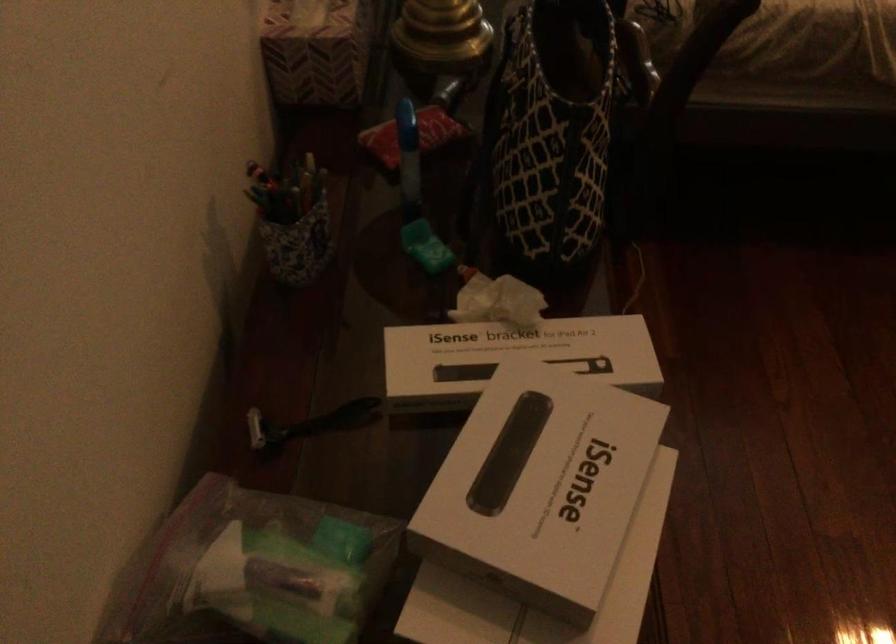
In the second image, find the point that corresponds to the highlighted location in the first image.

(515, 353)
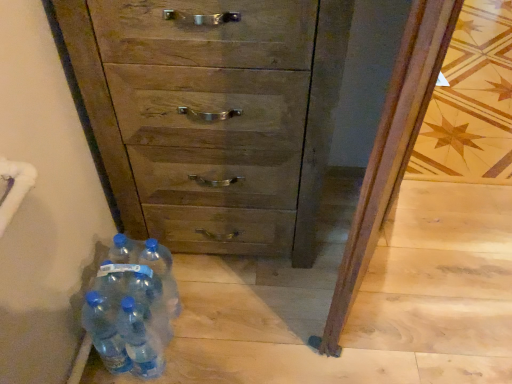
Question: Does translucent plastic water bottles at lower left, the first bottle when ordered from left to right, contain blue translucent bottle at lower left, acting as the 1th bottle starting from the right?

Choices:
 (A) yes
 (B) no

Answer: (B)

Question: Is the surface of translucent plastic water bottles at lower left, the first bottle when ordered from left to right, in direct contact with blue translucent bottle at lower left, acting as the 1th bottle starting from the right?

Choices:
 (A) yes
 (B) no

Answer: (B)

Question: Considering the relative sizes of translucent plastic water bottles at lower left, the first bottle when ordered from left to right, and blue translucent bottle at lower left, acting as the 1th bottle starting from the right, in the image provided, is translucent plastic water bottles at lower left, the first bottle when ordered from left to right, shorter than blue translucent bottle at lower left, acting as the 1th bottle starting from the right,?

Choices:
 (A) no
 (B) yes

Answer: (B)

Question: From the image's perspective, is translucent plastic water bottles at lower left, acting as the fifth bottle starting from the right, below blue translucent bottle at lower left, the fifth bottle positioned from the left?

Choices:
 (A) yes
 (B) no

Answer: (A)

Question: Would you consider translucent plastic water bottles at lower left, the first bottle when ordered from left to right, to be distant from blue translucent bottle at lower left, the fifth bottle positioned from the left?

Choices:
 (A) no
 (B) yes

Answer: (A)

Question: In the image, is wooden chest of drawers at center positioned in front of or behind translucent plastic water bottles at lower left, acting as the fifth bottle starting from the right?

Choices:
 (A) behind
 (B) front

Answer: (B)

Question: From the image's perspective, relative to translucent plastic water bottles at lower left, acting as the fifth bottle starting from the right, is wooden chest of drawers at center above or below?

Choices:
 (A) below
 (B) above

Answer: (B)

Question: Do you think wooden chest of drawers at center is within translucent plastic water bottles at lower left, the first bottle when ordered from left to right, or outside of it?

Choices:
 (A) inside
 (B) outside

Answer: (B)

Question: Considering the positions of point (334, 8) and point (102, 347), is point (334, 8) closer or farther from the camera than point (102, 347)?

Choices:
 (A) closer
 (B) farther

Answer: (A)

Question: Choose the correct answer: Is transparent plastic bottles at lower left, the fourth bottle viewed from the left, inside blue translucent bottle at lower left, the fifth bottle positioned from the left, or outside it?

Choices:
 (A) inside
 (B) outside

Answer: (B)

Question: Considering the positions of transparent plastic bottles at lower left, the second bottle viewed from the right, and blue translucent bottle at lower left, acting as the 1th bottle starting from the right, in the image, is transparent plastic bottles at lower left, the second bottle viewed from the right, taller or shorter than blue translucent bottle at lower left, acting as the 1th bottle starting from the right,?

Choices:
 (A) short
 (B) tall

Answer: (B)

Question: From a real-world perspective, is transparent plastic bottles at lower left, the fourth bottle viewed from the left, physically located above or below blue translucent bottle at lower left, acting as the 1th bottle starting from the right?

Choices:
 (A) below
 (B) above

Answer: (B)

Question: Looking at their shapes, would you say transparent plastic bottles at lower left, the fourth bottle viewed from the left, is wider or thinner than blue translucent bottle at lower left, acting as the 1th bottle starting from the right?

Choices:
 (A) thin
 (B) wide

Answer: (A)

Question: Is point (155, 249) closer or farther from the camera than point (155, 329)?

Choices:
 (A) farther
 (B) closer

Answer: (A)

Question: Considering the relative positions of blue translucent bottle at lower left, acting as the 1th bottle starting from the right, and transparent plastic bottles at lower left, the second bottle viewed from the right, in the image provided, is blue translucent bottle at lower left, acting as the 1th bottle starting from the right, to the left or to the right of transparent plastic bottles at lower left, the second bottle viewed from the right,?

Choices:
 (A) right
 (B) left

Answer: (A)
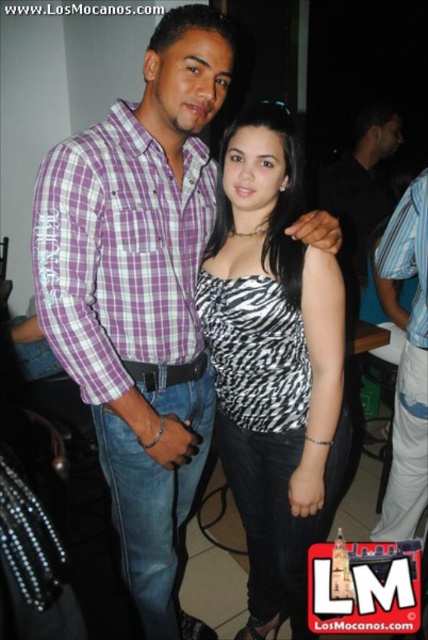
Question: Considering the real-world distances, which object is closest to the striped shirt at right?

Choices:
 (A) zebra print top at center
 (B) purple checkered shirt at center

Answer: (A)

Question: Which point appears closest to the camera in this image?

Choices:
 (A) (326, 317)
 (B) (403, 273)
 (C) (124, 140)

Answer: (C)

Question: Considering the relative positions of purple checkered shirt at center and zebra print top at center in the image provided, where is purple checkered shirt at center located with respect to zebra print top at center?

Choices:
 (A) below
 (B) above

Answer: (B)

Question: Does zebra print top at center have a smaller size compared to striped shirt at right?

Choices:
 (A) yes
 (B) no

Answer: (B)

Question: Considering the relative positions of zebra print top at center and striped shirt at right in the image provided, where is zebra print top at center located with respect to striped shirt at right?

Choices:
 (A) right
 (B) left

Answer: (B)

Question: Which of the following is the farthest from the observer?

Choices:
 (A) (299, 360)
 (B) (422, 467)

Answer: (B)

--- --- ---

• [AIM] Count how many lines of the material above contain the string "respect", with case counting, and reply with only that number.

• [FULL ANSWER] 2